**TASK INSTRUCTIONS:** The records that follow are to be copied word for word. Pictures should be omitted.
..............................
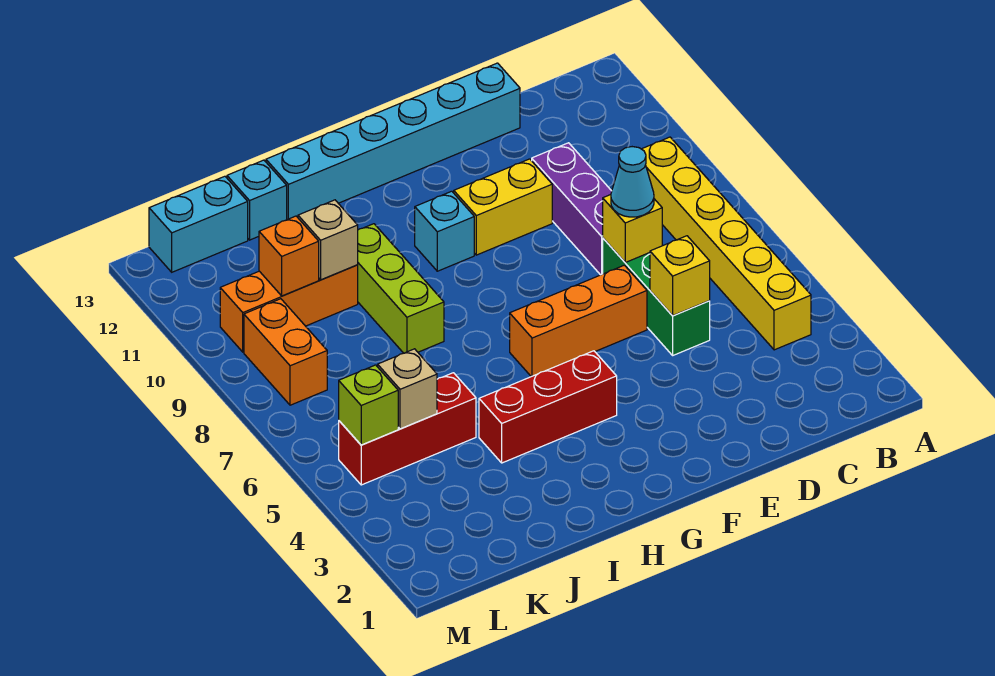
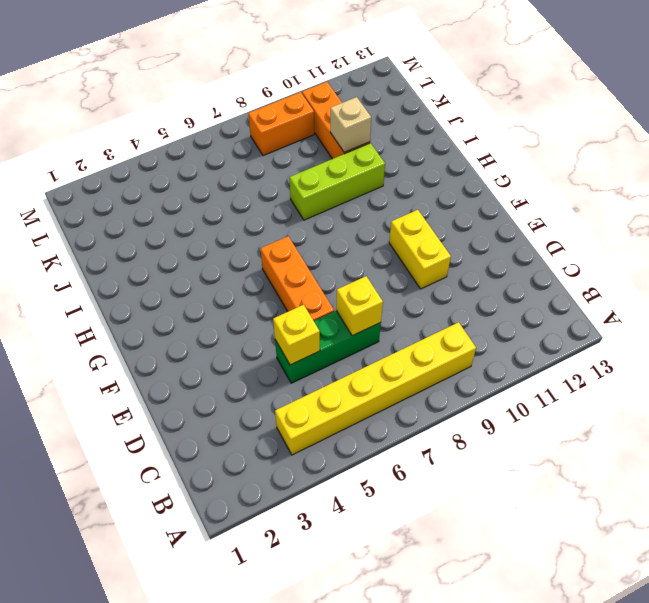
none -> purple 1x3 brick [532,143,612,275]
none -> cyan 1x6 brick [266,63,520,220]
none -> red 1x3 brick [479,351,617,463]

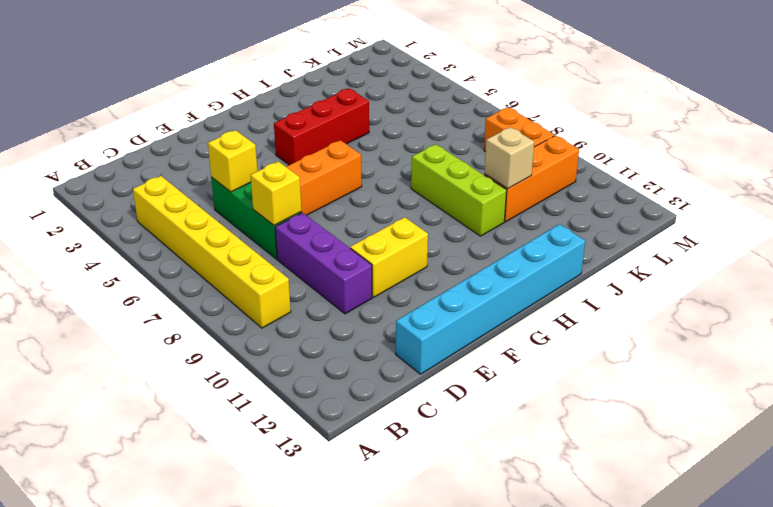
none -> cyan 1x1 brick [415,191,474,271]
none -> red 1x3 brick [339,373,476,485]
none -> cyan 1x1 brick [227,160,287,240]

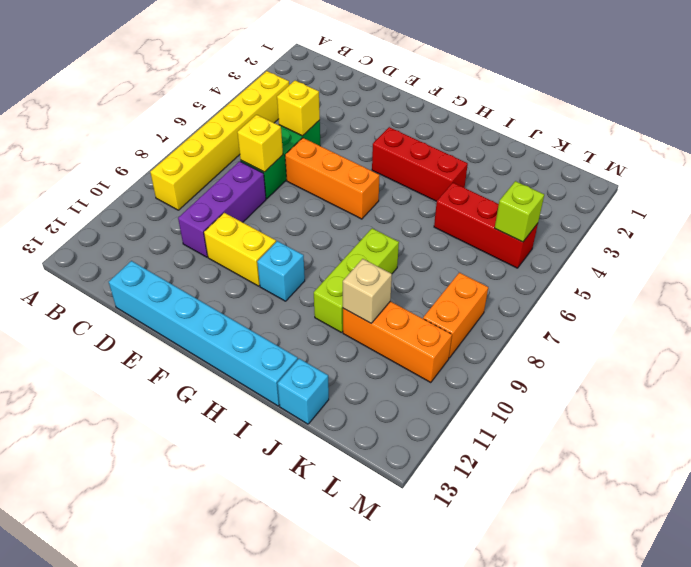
none -> cyan 1x2 brick [149,176,248,272]
none -> tan 1x1 brick [378,349,437,429]
none -> orange 1x1 brick [259,216,319,296]

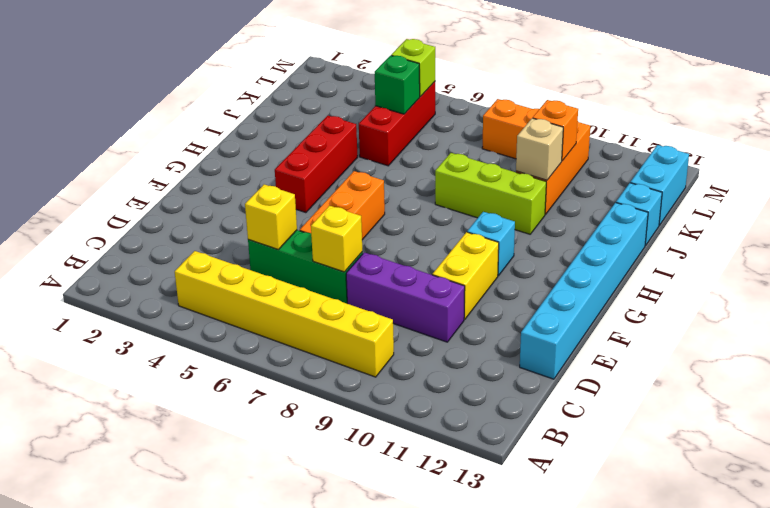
green 1x1 brick [375,56,420,114] -> tan 1x1 brick [378,349,437,429]
none -> cyan 1x1 cone [611,147,654,217]

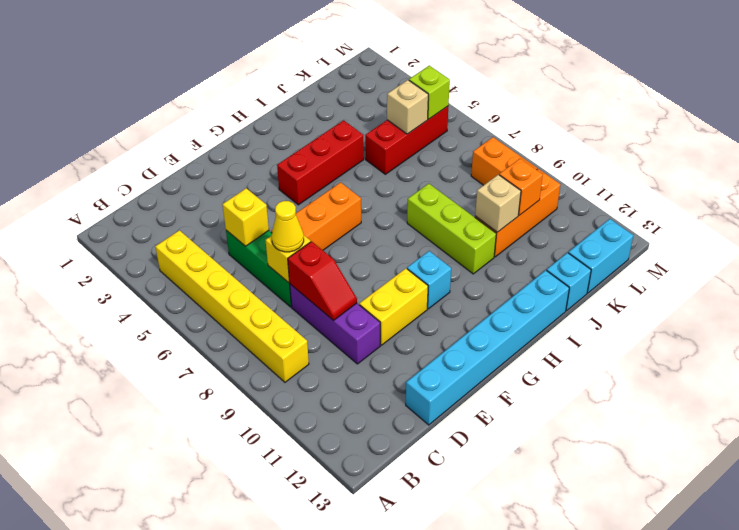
yellow 1x1 cone [272,201,304,252] -> cyan 1x1 cone [611,147,654,217]
red 1x2 slope [288,242,357,321] -> none

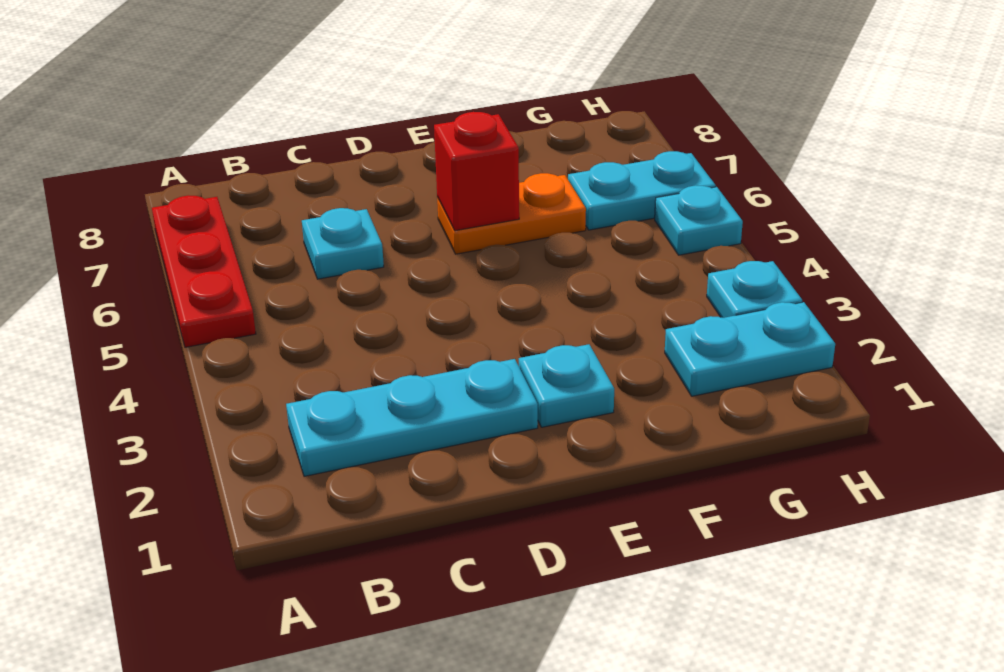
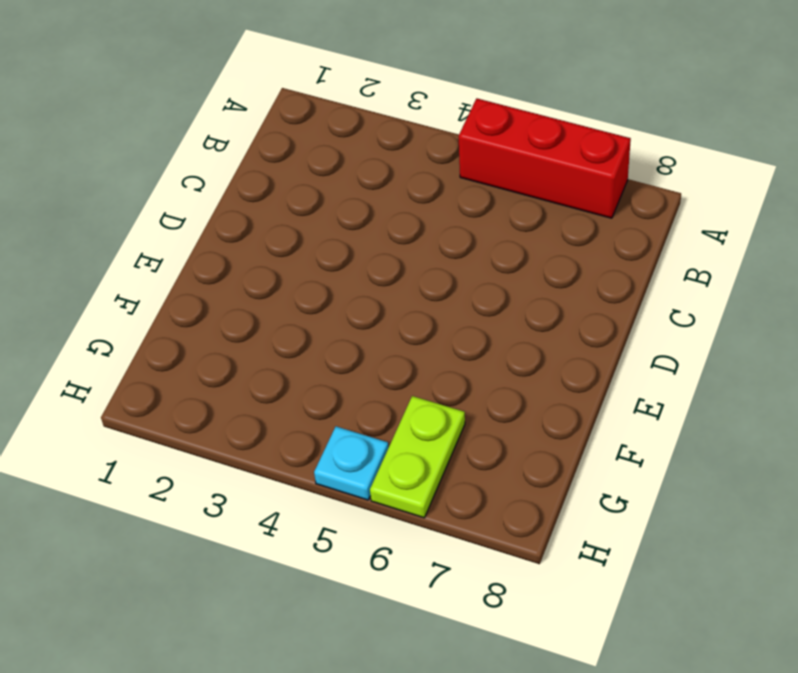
red 1x3 brick [459,99,631,218] -> red 1x3 plate [152,195,256,347]
lime 1x2 plate [370,396,465,518] -> cyan 1x2 plate [568,151,716,230]
none -> cyan 1x3 plate [286,359,538,476]
none -> cyan 1x1 plate [302,208,384,279]

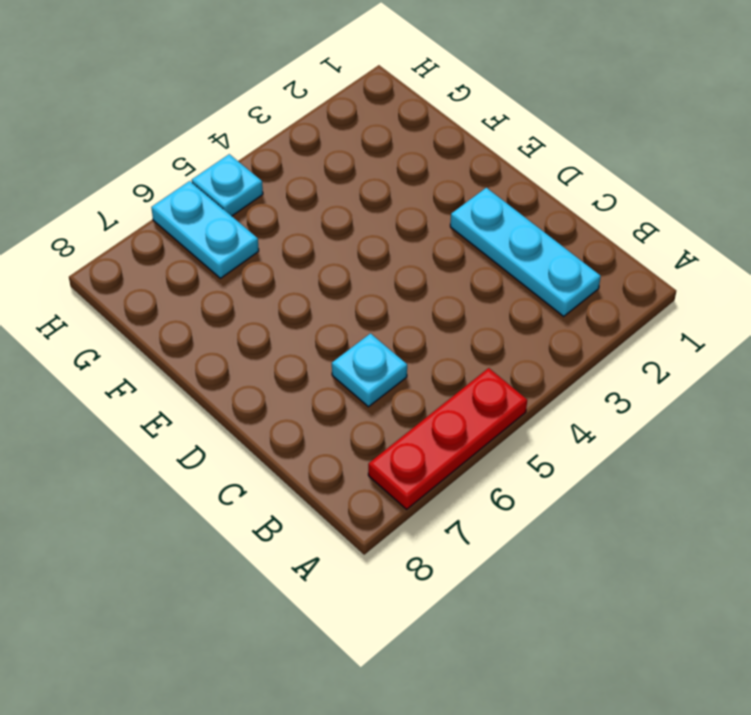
none -> cyan 1x1 plate [519,344,614,427]
none -> orange 1x2 plate [437,173,586,254]

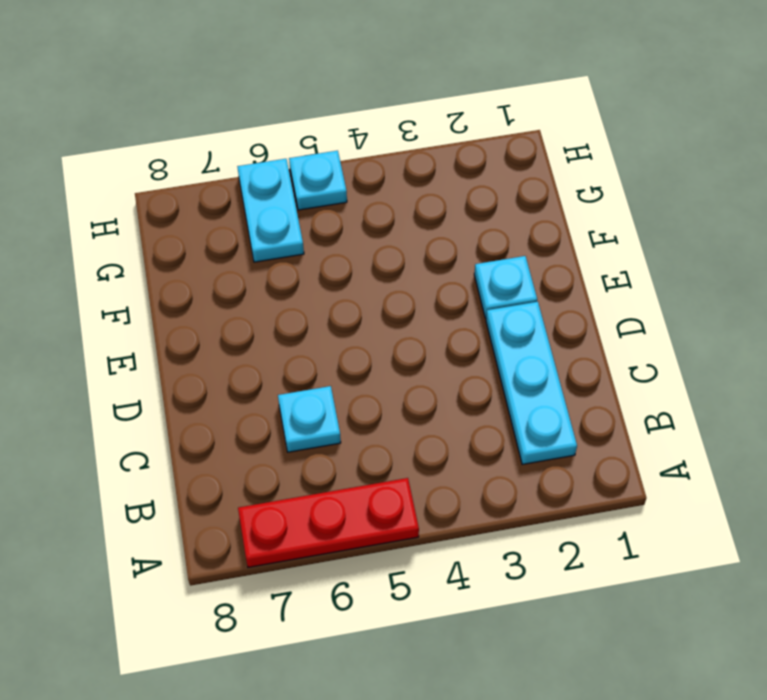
none -> orange 1x2 plate [437,173,586,254]
none -> cyan 1x2 plate [665,302,835,396]

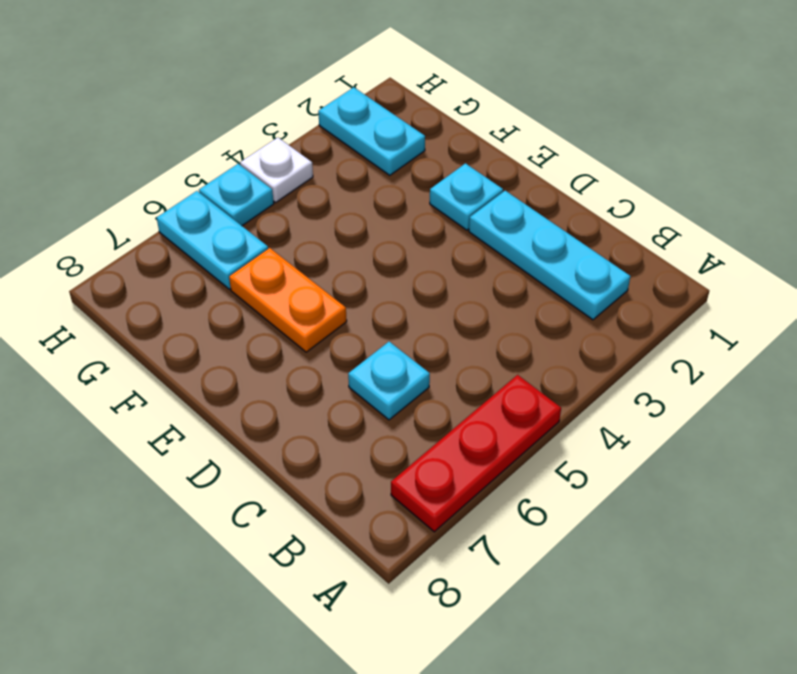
white 1x1 plate [240,138,313,202] -> none
none -> cyan 1x1 plate [707,261,802,318]
none -> red 1x1 brick [434,112,519,231]

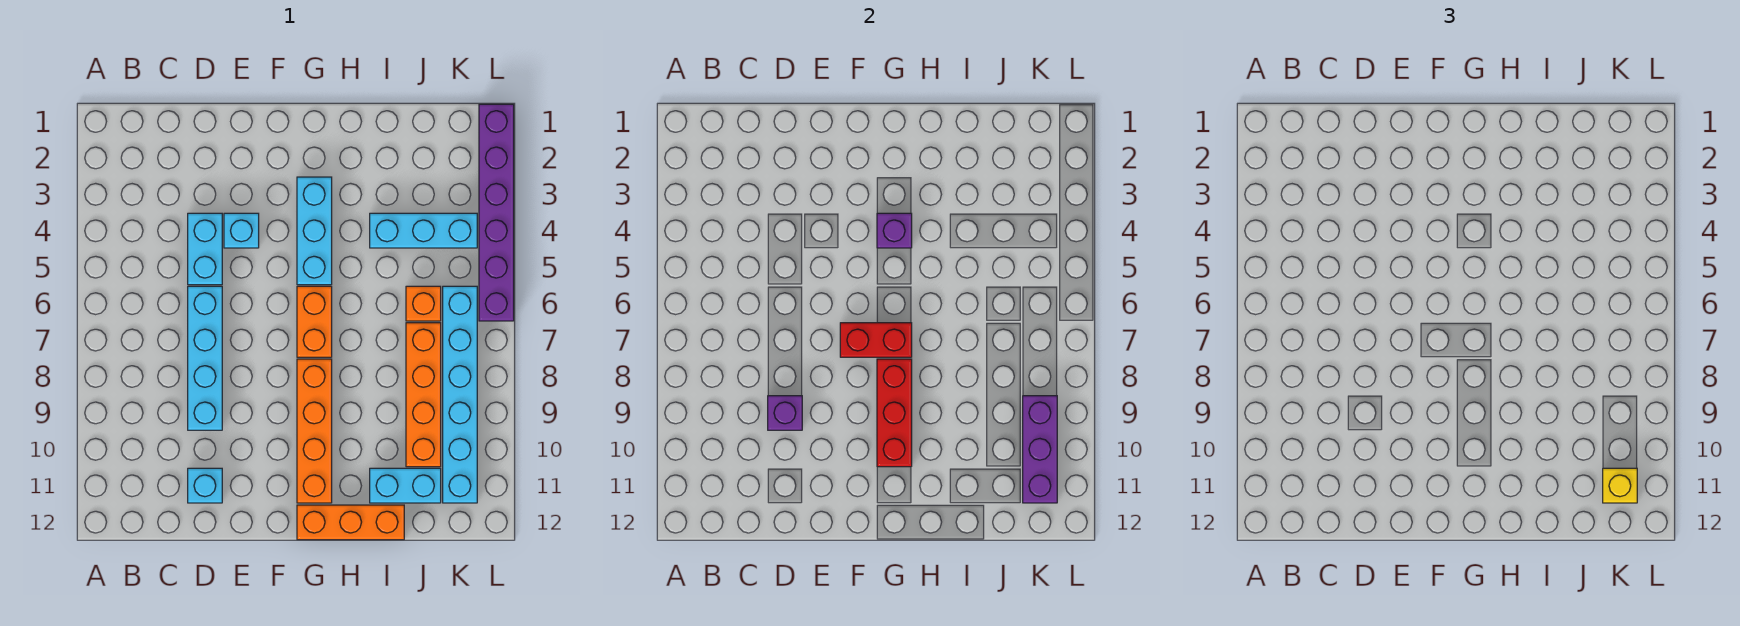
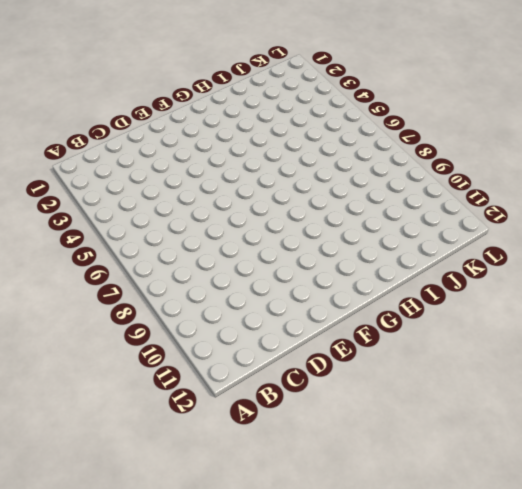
none -> cyan 1x2 brick [188,213,222,285]
none -> cyan 1x4 brick [188,286,222,430]
none -> cyan 1x1 brick [188,468,222,503]

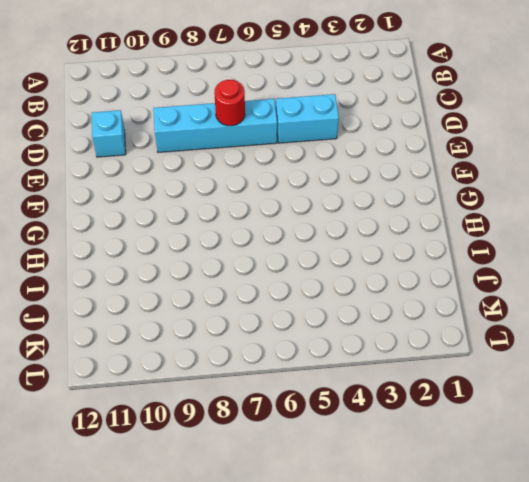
red 1x1 round brick [214,80,245,126] -> none
none -> cyan 1x1 brick [224,213,259,248]
none -> cyan 1x3 brick [297,177,332,285]
none -> orange 1x2 brick [297,286,332,357]

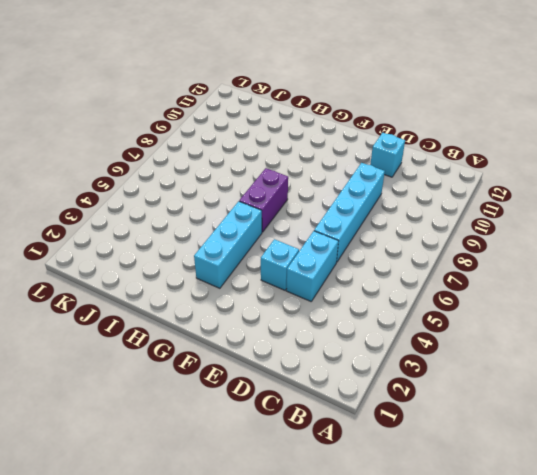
purple 1x2 brick [239,168,288,232] -> orange 1x2 brick [297,286,332,357]
none -> orange 1x4 brick [297,359,332,503]
none -> orange 1x3 brick [297,505,404,540]
none -> cyan 1x3 brick [370,213,477,248]

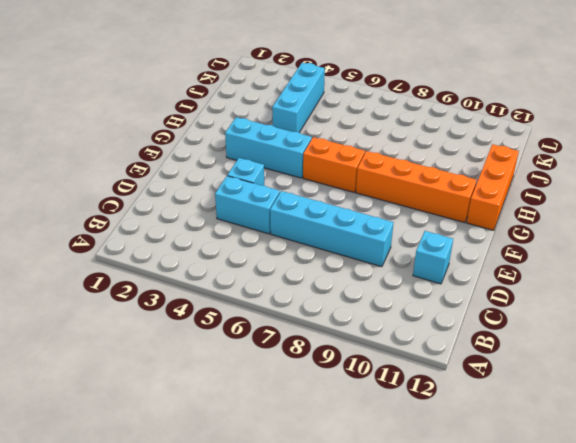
none -> cyan 1x2 brick [370,468,441,503]
none -> orange 1x1 brick [406,286,441,321]
none -> orange 1x4 brick [406,323,441,467]

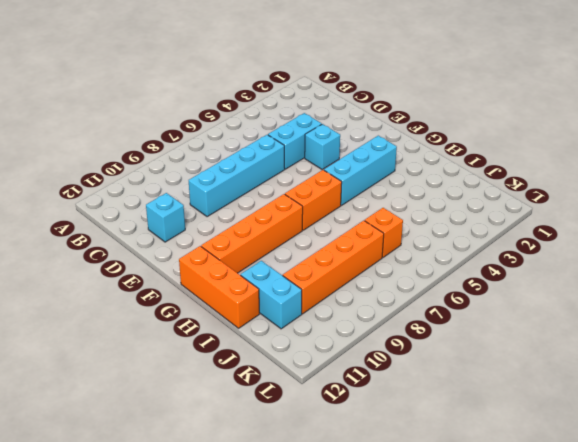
none -> cyan 1x3 brick [370,213,477,248]
none -> cyan 1x6 brick [443,286,477,503]
none -> purple 1x6 brick [479,104,514,321]

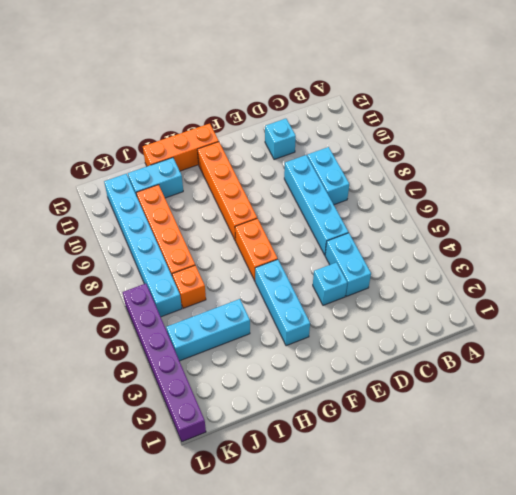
cyan 1x2 brick [307,147,349,205] -> none
none -> purple 1x1 brick [768,396,802,430]
none -> red 1x2 brick [840,323,912,357]
none -> purple 1x1 brick [877,213,912,248]

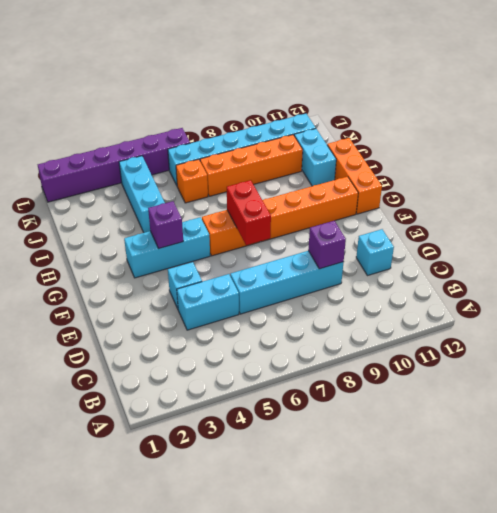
none -> red 1x3 brick [877,359,912,467]
none -> purple 1x3 brick [1023,396,1057,503]
none -> yellow 1x1 brick [1603,468,1637,503]

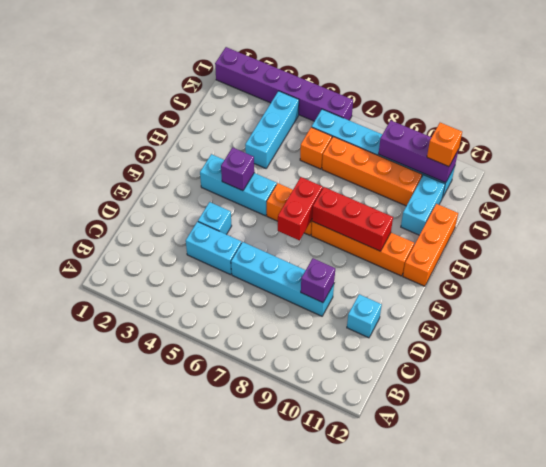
orange 1x1 brick [427,123,462,167] -> yellow 1x1 brick [1603,468,1637,503]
..............................
**ANSWER SPACE:**
none -> purple 1x3 brick [532,143,612,275]
none -> cyan 1x6 brick [266,63,520,220]
none -> red 1x3 brick [479,351,617,463]

none -> cyan 1x1 brick [415,191,474,271]
none -> red 1x3 brick [339,373,476,485]
none -> cyan 1x1 brick [227,160,287,240]

none -> cyan 1x2 brick [149,176,248,272]
none -> tan 1x1 brick [378,349,437,429]
none -> orange 1x1 brick [259,216,319,296]

green 1x1 brick [375,56,420,114] -> tan 1x1 brick [378,349,437,429]
none -> cyan 1x1 cone [611,147,654,217]

yellow 1x1 cone [272,201,304,252] -> cyan 1x1 cone [611,147,654,217]
red 1x2 slope [288,242,357,321] -> none

red 1x3 brick [459,99,631,218] -> red 1x3 plate [152,195,256,347]
lime 1x2 plate [370,396,465,518] -> cyan 1x2 plate [568,151,716,230]
none -> cyan 1x3 plate [286,359,538,476]
none -> cyan 1x1 plate [302,208,384,279]

none -> cyan 1x1 plate [519,344,614,427]
none -> orange 1x2 plate [437,173,586,254]

none -> orange 1x2 plate [437,173,586,254]
none -> cyan 1x2 plate [665,302,835,396]

white 1x1 plate [240,138,313,202] -> none
none -> cyan 1x1 plate [707,261,802,318]
none -> red 1x1 brick [434,112,519,231]

none -> cyan 1x2 brick [188,213,222,285]
none -> cyan 1x4 brick [188,286,222,430]
none -> cyan 1x1 brick [188,468,222,503]

red 1x1 round brick [214,80,245,126] -> none
none -> cyan 1x1 brick [224,213,259,248]
none -> cyan 1x3 brick [297,177,332,285]
none -> orange 1x2 brick [297,286,332,357]

purple 1x2 brick [239,168,288,232] -> orange 1x2 brick [297,286,332,357]
none -> orange 1x4 brick [297,359,332,503]
none -> orange 1x3 brick [297,505,404,540]
none -> cyan 1x3 brick [370,213,477,248]

none -> cyan 1x2 brick [370,468,441,503]
none -> orange 1x1 brick [406,286,441,321]
none -> orange 1x4 brick [406,323,441,467]

none -> cyan 1x3 brick [370,213,477,248]
none -> cyan 1x6 brick [443,286,477,503]
none -> purple 1x6 brick [479,104,514,321]

cyan 1x2 brick [307,147,349,205] -> none
none -> purple 1x1 brick [768,396,802,430]
none -> red 1x2 brick [840,323,912,357]
none -> purple 1x1 brick [877,213,912,248]

none -> red 1x3 brick [877,359,912,467]
none -> purple 1x3 brick [1023,396,1057,503]
none -> yellow 1x1 brick [1603,468,1637,503]

orange 1x1 brick [427,123,462,167] -> yellow 1x1 brick [1603,468,1637,503]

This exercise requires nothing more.